++++ Data supplied ++++

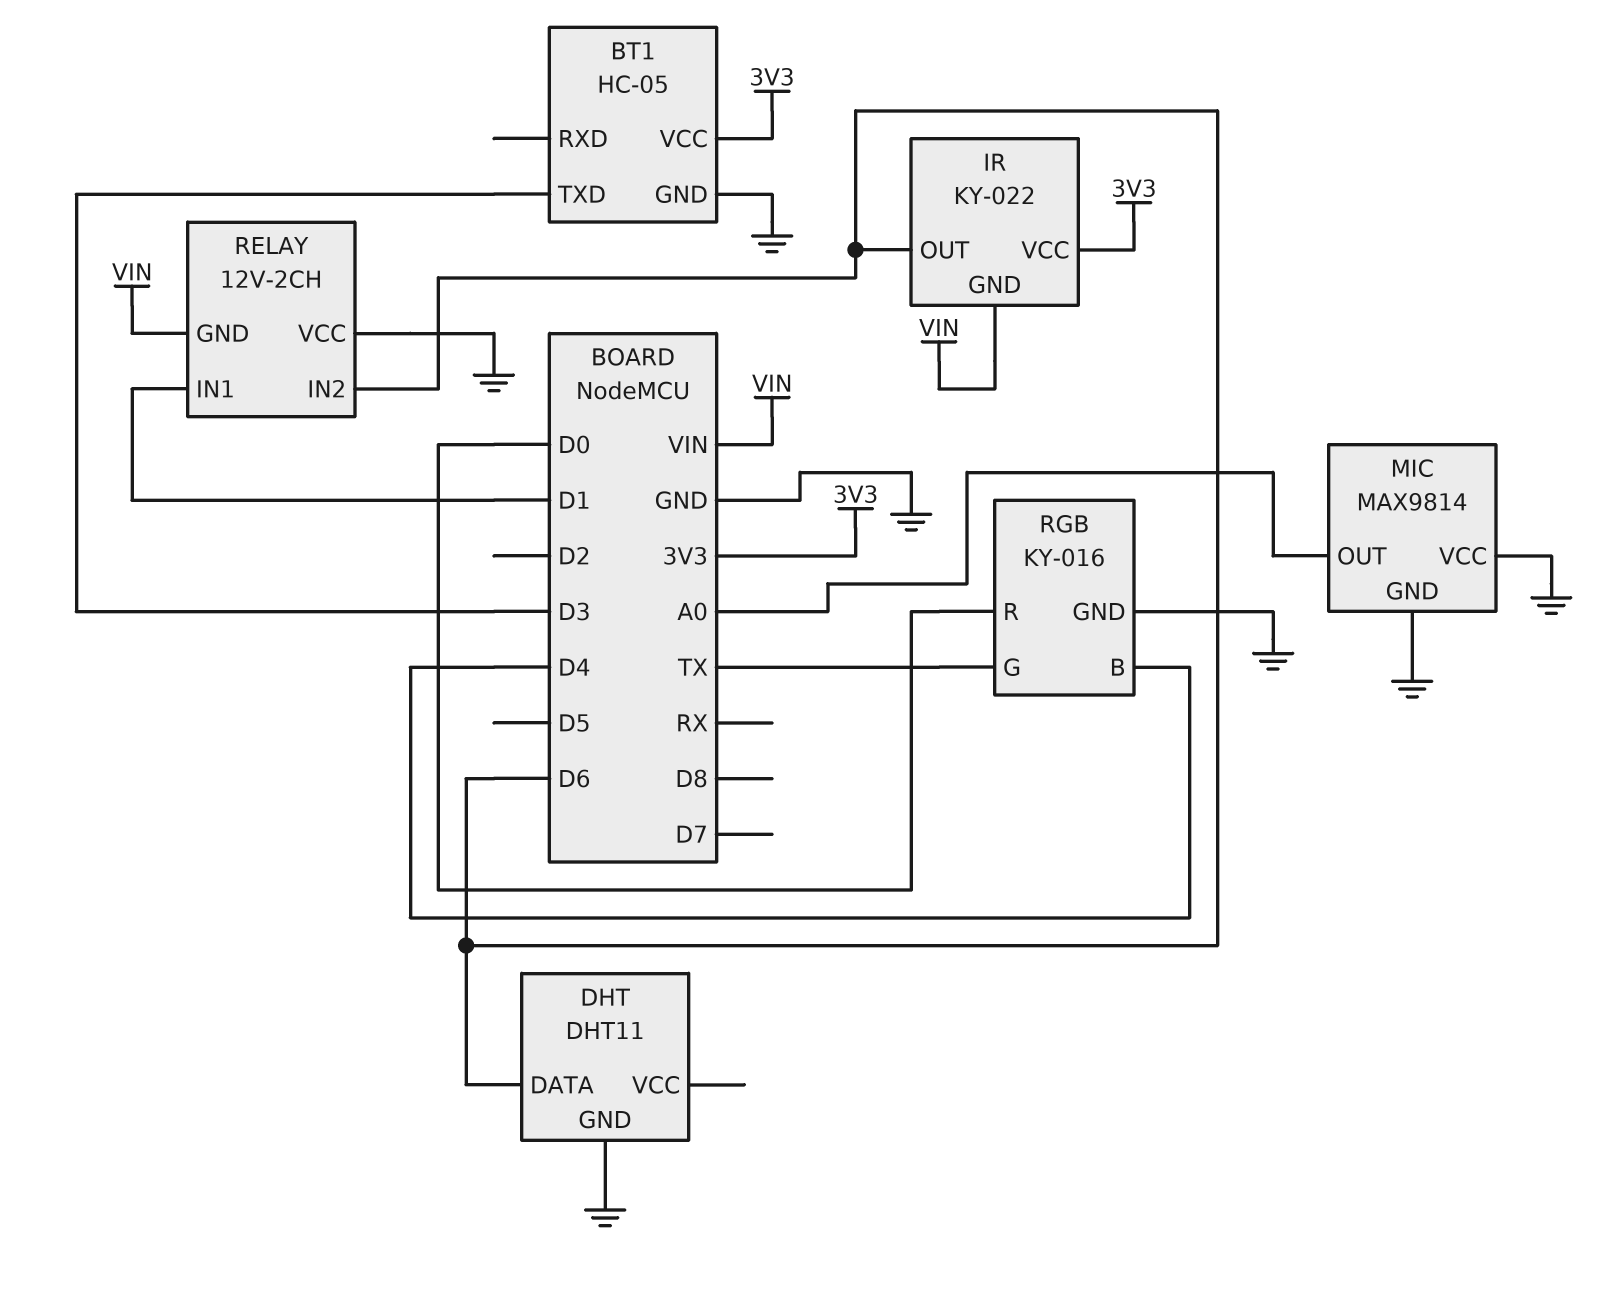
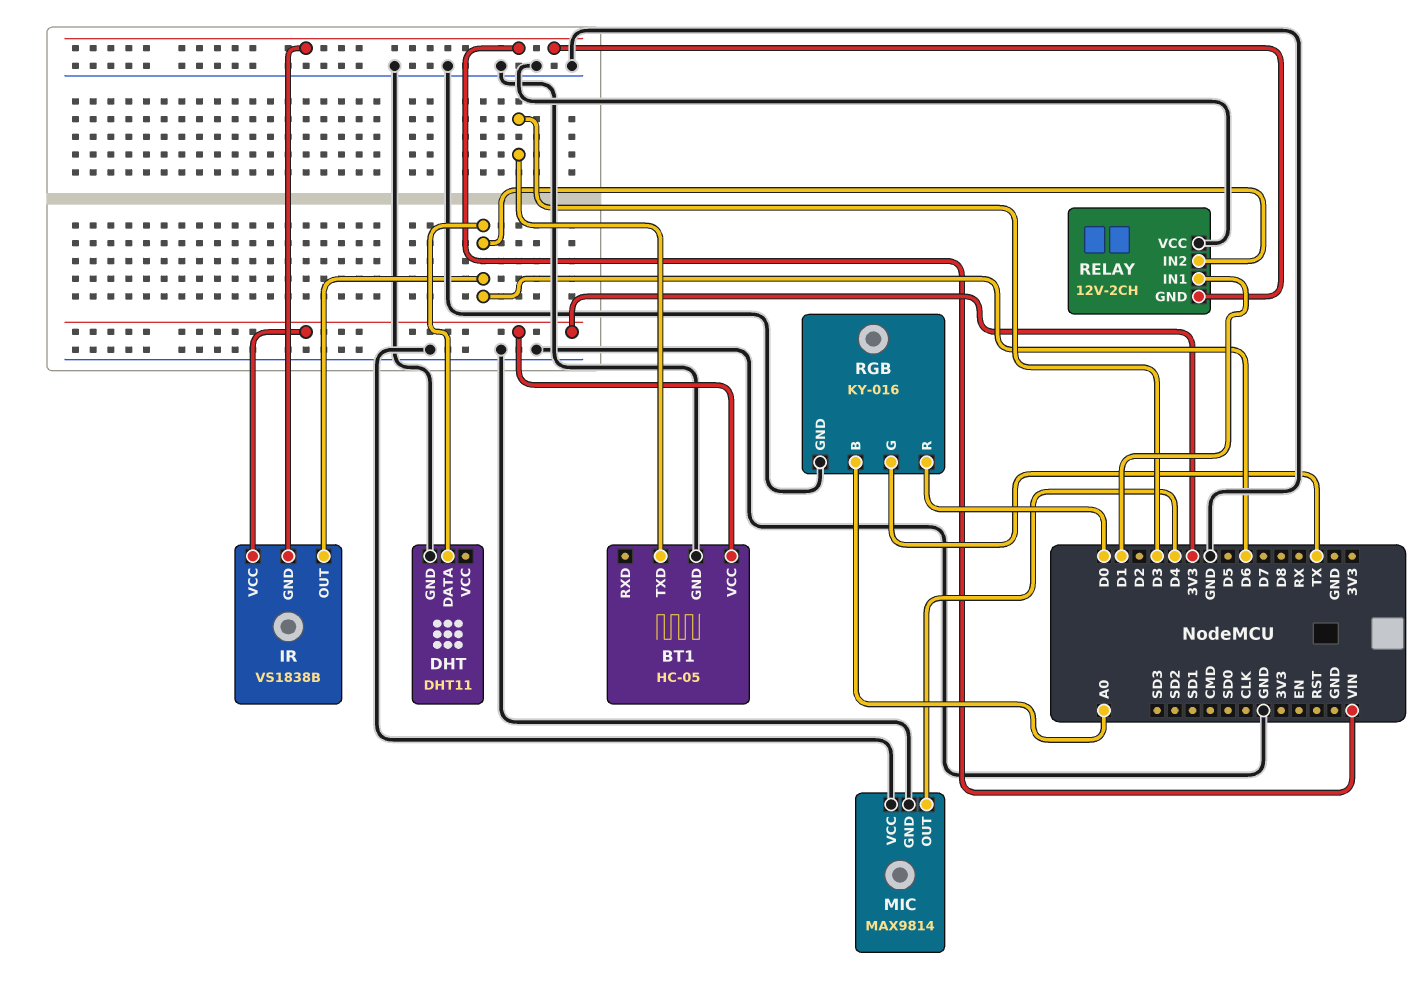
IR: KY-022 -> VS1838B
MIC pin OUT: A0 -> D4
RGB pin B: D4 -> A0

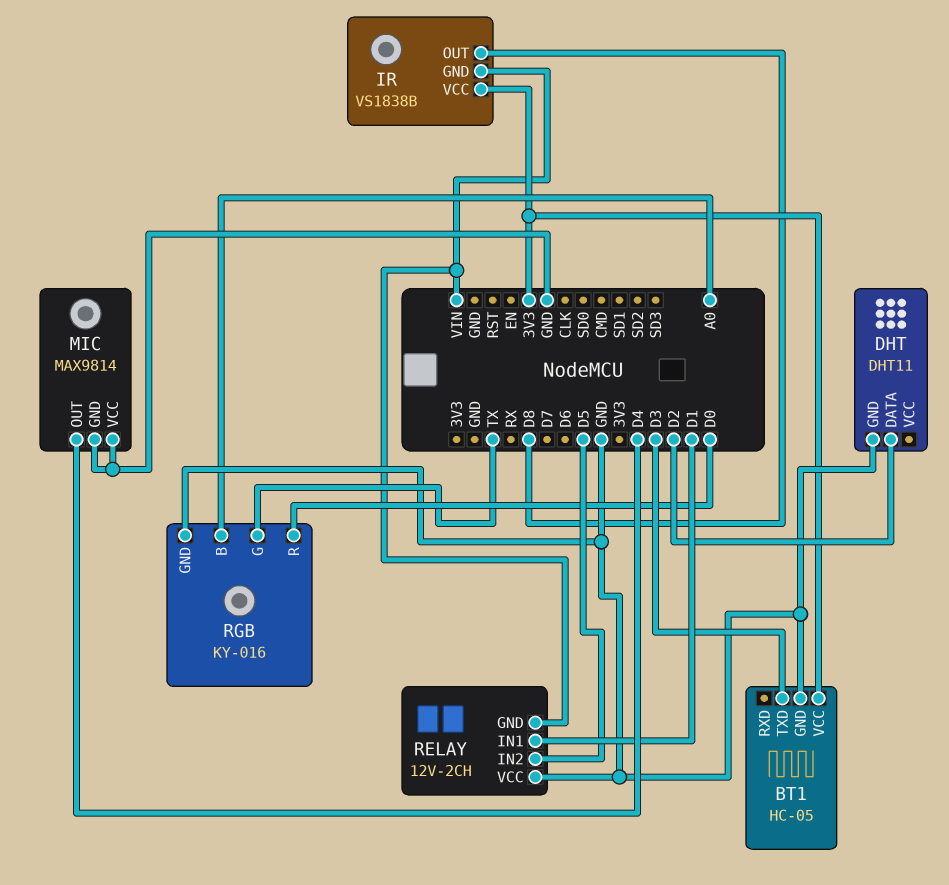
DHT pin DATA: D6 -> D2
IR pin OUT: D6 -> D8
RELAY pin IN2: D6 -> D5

++++

Please ensure that the data above is repeated exactly, with no pictures in the copy.

Solution below:
IR: KY-022 -> VS1838B
MIC pin OUT: A0 -> D4
RGB pin B: D4 -> A0

DHT pin DATA: D6 -> D2
IR pin OUT: D6 -> D8
RELAY pin IN2: D6 -> D5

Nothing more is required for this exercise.